= Before-and-after object listings =
══════
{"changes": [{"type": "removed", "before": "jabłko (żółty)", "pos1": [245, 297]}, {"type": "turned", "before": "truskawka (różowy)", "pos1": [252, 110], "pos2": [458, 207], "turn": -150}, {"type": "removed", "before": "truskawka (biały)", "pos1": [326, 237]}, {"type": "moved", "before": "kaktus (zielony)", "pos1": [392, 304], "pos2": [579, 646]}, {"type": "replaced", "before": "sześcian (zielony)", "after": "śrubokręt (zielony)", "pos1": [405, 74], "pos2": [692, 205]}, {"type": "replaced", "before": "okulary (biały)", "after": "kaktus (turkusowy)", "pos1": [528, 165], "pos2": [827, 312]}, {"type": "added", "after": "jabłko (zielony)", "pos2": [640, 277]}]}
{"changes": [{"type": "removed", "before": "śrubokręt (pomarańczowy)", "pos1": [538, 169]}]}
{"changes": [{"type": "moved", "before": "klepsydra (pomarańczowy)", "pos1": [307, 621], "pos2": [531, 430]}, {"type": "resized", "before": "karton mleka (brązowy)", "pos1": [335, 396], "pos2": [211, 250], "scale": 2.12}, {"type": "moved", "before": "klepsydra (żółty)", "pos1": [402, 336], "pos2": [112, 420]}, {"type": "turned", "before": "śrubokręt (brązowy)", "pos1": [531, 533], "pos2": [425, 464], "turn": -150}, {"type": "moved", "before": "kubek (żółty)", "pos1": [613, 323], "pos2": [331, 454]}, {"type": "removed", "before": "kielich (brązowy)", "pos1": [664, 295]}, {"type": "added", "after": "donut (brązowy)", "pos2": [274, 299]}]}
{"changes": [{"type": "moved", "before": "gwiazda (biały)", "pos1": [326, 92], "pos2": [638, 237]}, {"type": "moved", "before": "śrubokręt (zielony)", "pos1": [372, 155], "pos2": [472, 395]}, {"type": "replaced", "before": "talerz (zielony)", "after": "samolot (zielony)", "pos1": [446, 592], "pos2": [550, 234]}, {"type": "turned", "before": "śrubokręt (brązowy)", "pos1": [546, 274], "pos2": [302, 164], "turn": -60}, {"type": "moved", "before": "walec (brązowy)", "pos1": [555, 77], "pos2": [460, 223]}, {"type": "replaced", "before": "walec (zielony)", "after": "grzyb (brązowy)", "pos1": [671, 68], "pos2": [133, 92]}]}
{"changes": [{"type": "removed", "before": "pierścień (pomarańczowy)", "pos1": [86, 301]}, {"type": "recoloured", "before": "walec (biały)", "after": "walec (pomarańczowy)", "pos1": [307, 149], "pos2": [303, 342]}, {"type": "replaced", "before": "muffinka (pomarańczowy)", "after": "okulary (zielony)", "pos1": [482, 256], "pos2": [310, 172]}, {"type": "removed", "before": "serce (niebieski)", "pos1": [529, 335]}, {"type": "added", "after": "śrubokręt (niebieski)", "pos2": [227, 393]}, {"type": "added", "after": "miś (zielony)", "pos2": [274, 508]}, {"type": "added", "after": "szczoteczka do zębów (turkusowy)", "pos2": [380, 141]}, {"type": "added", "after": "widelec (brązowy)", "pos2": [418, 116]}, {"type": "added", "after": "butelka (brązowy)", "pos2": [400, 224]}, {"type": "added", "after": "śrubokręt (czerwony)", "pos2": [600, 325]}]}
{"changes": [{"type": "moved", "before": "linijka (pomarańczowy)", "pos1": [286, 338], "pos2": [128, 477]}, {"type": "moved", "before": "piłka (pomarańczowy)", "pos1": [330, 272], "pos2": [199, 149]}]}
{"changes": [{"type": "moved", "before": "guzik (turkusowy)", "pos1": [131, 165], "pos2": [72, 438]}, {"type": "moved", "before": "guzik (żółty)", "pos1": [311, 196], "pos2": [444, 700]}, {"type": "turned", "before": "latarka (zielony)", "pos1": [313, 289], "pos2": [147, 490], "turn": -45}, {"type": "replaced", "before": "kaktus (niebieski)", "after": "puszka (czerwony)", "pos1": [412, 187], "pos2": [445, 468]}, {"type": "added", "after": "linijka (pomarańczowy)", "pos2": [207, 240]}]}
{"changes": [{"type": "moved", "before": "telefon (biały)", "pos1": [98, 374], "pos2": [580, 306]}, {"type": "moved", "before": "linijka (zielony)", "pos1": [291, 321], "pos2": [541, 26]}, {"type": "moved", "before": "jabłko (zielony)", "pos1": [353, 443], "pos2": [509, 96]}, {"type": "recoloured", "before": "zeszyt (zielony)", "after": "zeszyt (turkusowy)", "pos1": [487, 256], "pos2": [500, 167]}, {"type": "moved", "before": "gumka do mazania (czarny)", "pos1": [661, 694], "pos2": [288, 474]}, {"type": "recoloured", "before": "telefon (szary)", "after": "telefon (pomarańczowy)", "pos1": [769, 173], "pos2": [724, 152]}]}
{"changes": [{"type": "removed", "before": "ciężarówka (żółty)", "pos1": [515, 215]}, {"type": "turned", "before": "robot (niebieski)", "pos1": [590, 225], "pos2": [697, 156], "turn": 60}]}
══════
= Goal of the exercise =
Please repeat each entry exactly as written.

= Solution below =
{"changes": [{"type": "removed", "before": "jabłko (żółty)", "pos1": [245, 297]}, {"type": "turned", "before": "truskawka (różowy)", "pos1": [252, 110], "pos2": [458, 207], "turn": -150}, {"type": "removed", "before": "truskawka (biały)", "pos1": [326, 237]}, {"type": "moved", "before": "kaktus (zielony)", "pos1": [392, 304], "pos2": [579, 646]}, {"type": "replaced", "before": "sześcian (zielony)", "after": "śrubokręt (zielony)", "pos1": [405, 74], "pos2": [692, 205]}, {"type": "replaced", "before": "okulary (biały)", "after": "kaktus (turkusowy)", "pos1": [528, 165], "pos2": [827, 312]}, {"type": "added", "after": "jabłko (zielony)", "pos2": [640, 277]}]}
{"changes": [{"type": "removed", "before": "śrubokręt (pomarańczowy)", "pos1": [538, 169]}]}
{"changes": [{"type": "moved", "before": "klepsydra (pomarańczowy)", "pos1": [307, 621], "pos2": [531, 430]}, {"type": "resized", "before": "karton mleka (brązowy)", "pos1": [335, 396], "pos2": [211, 250], "scale": 2.12}, {"type": "moved", "before": "klepsydra (żółty)", "pos1": [402, 336], "pos2": [112, 420]}, {"type": "turned", "before": "śrubokręt (brązowy)", "pos1": [531, 533], "pos2": [425, 464], "turn": -150}, {"type": "moved", "before": "kubek (żółty)", "pos1": [613, 323], "pos2": [331, 454]}, {"type": "removed", "before": "kielich (brązowy)", "pos1": [664, 295]}, {"type": "added", "after": "donut (brązowy)", "pos2": [274, 299]}]}
{"changes": [{"type": "moved", "before": "gwiazda (biały)", "pos1": [326, 92], "pos2": [638, 237]}, {"type": "moved", "before": "śrubokręt (zielony)", "pos1": [372, 155], "pos2": [472, 395]}, {"type": "replaced", "before": "talerz (zielony)", "after": "samolot (zielony)", "pos1": [446, 592], "pos2": [550, 234]}, {"type": "turned", "before": "śrubokręt (brązowy)", "pos1": [546, 274], "pos2": [302, 164], "turn": -60}, {"type": "moved", "before": "walec (brązowy)", "pos1": [555, 77], "pos2": [460, 223]}, {"type": "replaced", "before": "walec (zielony)", "after": "grzyb (brązowy)", "pos1": [671, 68], "pos2": [133, 92]}]}
{"changes": [{"type": "removed", "before": "pierścień (pomarańczowy)", "pos1": [86, 301]}, {"type": "recoloured", "before": "walec (biały)", "after": "walec (pomarańczowy)", "pos1": [307, 149], "pos2": [303, 342]}, {"type": "replaced", "before": "muffinka (pomarańczowy)", "after": "okulary (zielony)", "pos1": [482, 256], "pos2": [310, 172]}, {"type": "removed", "before": "serce (niebieski)", "pos1": [529, 335]}, {"type": "added", "after": "śrubokręt (niebieski)", "pos2": [227, 393]}, {"type": "added", "after": "miś (zielony)", "pos2": [274, 508]}, {"type": "added", "after": "szczoteczka do zębów (turkusowy)", "pos2": [380, 141]}, {"type": "added", "after": "widelec (brązowy)", "pos2": [418, 116]}, {"type": "added", "after": "butelka (brązowy)", "pos2": [400, 224]}, {"type": "added", "after": "śrubokręt (czerwony)", "pos2": [600, 325]}]}
{"changes": [{"type": "moved", "before": "linijka (pomarańczowy)", "pos1": [286, 338], "pos2": [128, 477]}, {"type": "moved", "before": "piłka (pomarańczowy)", "pos1": [330, 272], "pos2": [199, 149]}]}
{"changes": [{"type": "moved", "before": "guzik (turkusowy)", "pos1": [131, 165], "pos2": [72, 438]}, {"type": "moved", "before": "guzik (żółty)", "pos1": [311, 196], "pos2": [444, 700]}, {"type": "turned", "before": "latarka (zielony)", "pos1": [313, 289], "pos2": [147, 490], "turn": -45}, {"type": "replaced", "before": "kaktus (niebieski)", "after": "puszka (czerwony)", "pos1": [412, 187], "pos2": [445, 468]}, {"type": "added", "after": "linijka (pomarańczowy)", "pos2": [207, 240]}]}
{"changes": [{"type": "moved", "before": "telefon (biały)", "pos1": [98, 374], "pos2": [580, 306]}, {"type": "moved", "before": "linijka (zielony)", "pos1": [291, 321], "pos2": [541, 26]}, {"type": "moved", "before": "jabłko (zielony)", "pos1": [353, 443], "pos2": [509, 96]}, {"type": "recoloured", "before": "zeszyt (zielony)", "after": "zeszyt (turkusowy)", "pos1": [487, 256], "pos2": [500, 167]}, {"type": "moved", "before": "gumka do mazania (czarny)", "pos1": [661, 694], "pos2": [288, 474]}, {"type": "recoloured", "before": "telefon (szary)", "after": "telefon (pomarańczowy)", "pos1": [769, 173], "pos2": [724, 152]}]}
{"changes": [{"type": "removed", "before": "ciężarówka (żółty)", "pos1": [515, 215]}, {"type": "turned", "before": "robot (niebieski)", "pos1": [590, 225], "pos2": [697, 156], "turn": 60}]}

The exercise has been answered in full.